The problem ->
With pictures left out, set down exactly the lines that begin at the one containing "green circle: moved 1 px right, 2 px up" and end with the last line of the entries below.

========================================

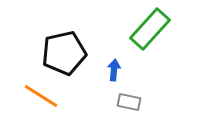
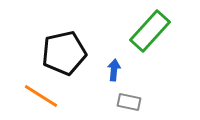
green rectangle: moved 2 px down
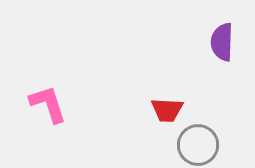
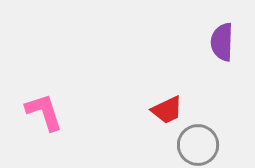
pink L-shape: moved 4 px left, 8 px down
red trapezoid: rotated 28 degrees counterclockwise
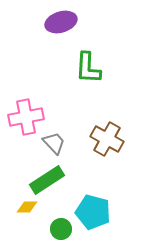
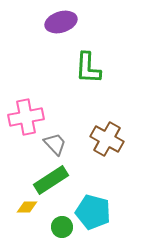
gray trapezoid: moved 1 px right, 1 px down
green rectangle: moved 4 px right
green circle: moved 1 px right, 2 px up
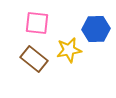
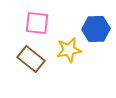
brown rectangle: moved 3 px left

========================================

Solution to the exercise ->
green circle: moved 1 px right, 2 px up
brown rectangle: moved 3 px left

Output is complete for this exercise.